- _EXERCISE MATERIALS_

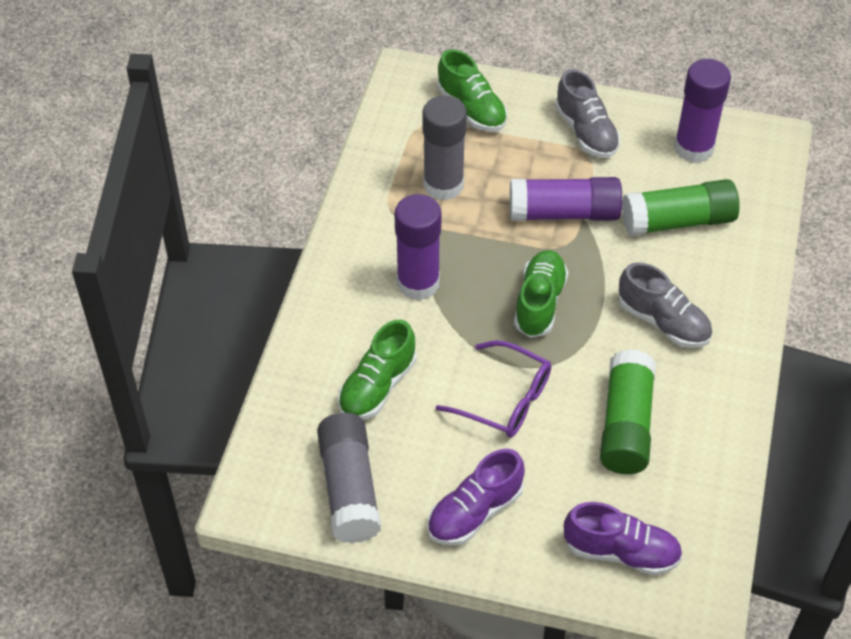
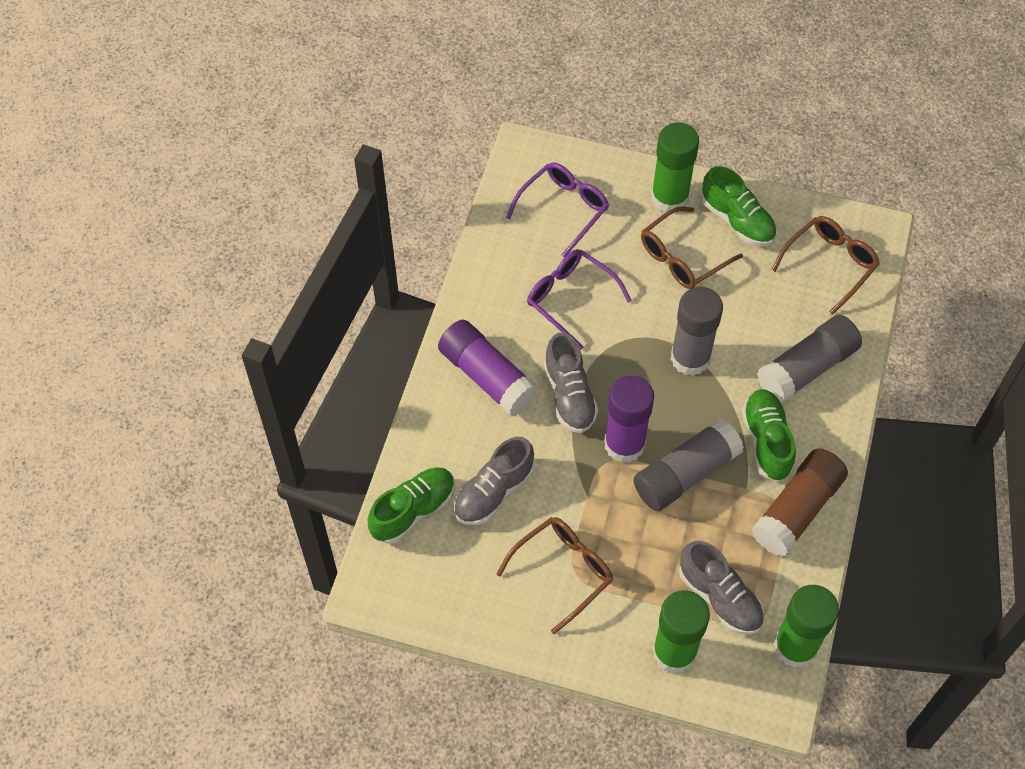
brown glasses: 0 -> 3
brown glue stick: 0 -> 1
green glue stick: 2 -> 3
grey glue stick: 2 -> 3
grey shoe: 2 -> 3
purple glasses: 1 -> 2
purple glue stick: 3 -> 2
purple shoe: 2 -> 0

- _WHAT YOU NEED TO DO_
Repeat each line, unchanged, from the line that contains "green glue stick: 2 -> 3" to the end of the listing above.

- _TASK OUTPUT_
green glue stick: 2 -> 3
grey glue stick: 2 -> 3
grey shoe: 2 -> 3
purple glasses: 1 -> 2
purple glue stick: 3 -> 2
purple shoe: 2 -> 0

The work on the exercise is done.